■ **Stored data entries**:
#####

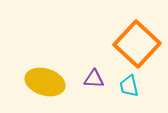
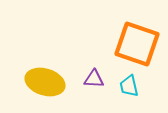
orange square: rotated 24 degrees counterclockwise
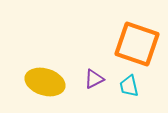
purple triangle: rotated 30 degrees counterclockwise
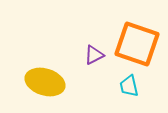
purple triangle: moved 24 px up
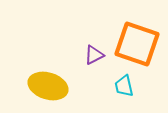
yellow ellipse: moved 3 px right, 4 px down
cyan trapezoid: moved 5 px left
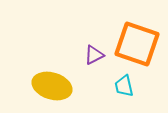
yellow ellipse: moved 4 px right
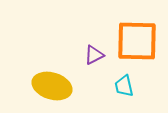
orange square: moved 3 px up; rotated 18 degrees counterclockwise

#####

■ **EXERCISE**: How many lines in the entries above contain the word "ellipse"? Reply with the number alone.

■ **FINISHED TASK**: 2